• What is needed: Among the entries below, find the line with "grey shoe: 10 -> 8", then quote it and each following line up to and including the line with "grey bottle: 4 -> 1", and nothing else.

★ ★ ★ ★

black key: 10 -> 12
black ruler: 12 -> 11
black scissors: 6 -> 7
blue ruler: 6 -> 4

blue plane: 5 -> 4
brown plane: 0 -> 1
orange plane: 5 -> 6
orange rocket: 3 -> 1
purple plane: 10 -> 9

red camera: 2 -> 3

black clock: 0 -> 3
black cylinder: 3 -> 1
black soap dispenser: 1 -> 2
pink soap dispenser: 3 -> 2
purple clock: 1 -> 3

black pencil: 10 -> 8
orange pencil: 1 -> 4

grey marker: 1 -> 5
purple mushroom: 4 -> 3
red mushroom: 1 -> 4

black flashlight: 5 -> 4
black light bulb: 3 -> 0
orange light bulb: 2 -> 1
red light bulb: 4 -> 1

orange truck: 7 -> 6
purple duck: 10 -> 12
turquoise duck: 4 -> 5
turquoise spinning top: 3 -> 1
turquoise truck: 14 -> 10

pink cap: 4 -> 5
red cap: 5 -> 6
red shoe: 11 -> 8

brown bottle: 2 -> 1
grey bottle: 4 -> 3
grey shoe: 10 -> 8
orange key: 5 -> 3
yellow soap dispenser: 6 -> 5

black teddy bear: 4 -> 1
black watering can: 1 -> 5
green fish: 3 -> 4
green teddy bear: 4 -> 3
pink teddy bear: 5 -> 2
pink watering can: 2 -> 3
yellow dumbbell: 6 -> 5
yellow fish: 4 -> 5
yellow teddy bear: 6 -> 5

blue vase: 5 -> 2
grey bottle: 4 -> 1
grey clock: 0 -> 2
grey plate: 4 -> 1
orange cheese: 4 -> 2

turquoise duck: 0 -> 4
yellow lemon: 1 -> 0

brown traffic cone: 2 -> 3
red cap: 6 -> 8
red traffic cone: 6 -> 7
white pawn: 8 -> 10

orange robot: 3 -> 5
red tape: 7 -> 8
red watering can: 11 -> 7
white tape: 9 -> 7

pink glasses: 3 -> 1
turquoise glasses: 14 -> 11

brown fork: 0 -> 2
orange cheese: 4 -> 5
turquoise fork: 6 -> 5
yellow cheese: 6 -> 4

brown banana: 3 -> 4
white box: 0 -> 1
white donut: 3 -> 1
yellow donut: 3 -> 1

★ ★ ★ ★

• Solution to this exercise:
grey shoe: 10 -> 8
orange key: 5 -> 3
yellow soap dispenser: 6 -> 5

black teddy bear: 4 -> 1
black watering can: 1 -> 5
green fish: 3 -> 4
green teddy bear: 4 -> 3
pink teddy bear: 5 -> 2
pink watering can: 2 -> 3
yellow dumbbell: 6 -> 5
yellow fish: 4 -> 5
yellow teddy bear: 6 -> 5

blue vase: 5 -> 2
grey bottle: 4 -> 1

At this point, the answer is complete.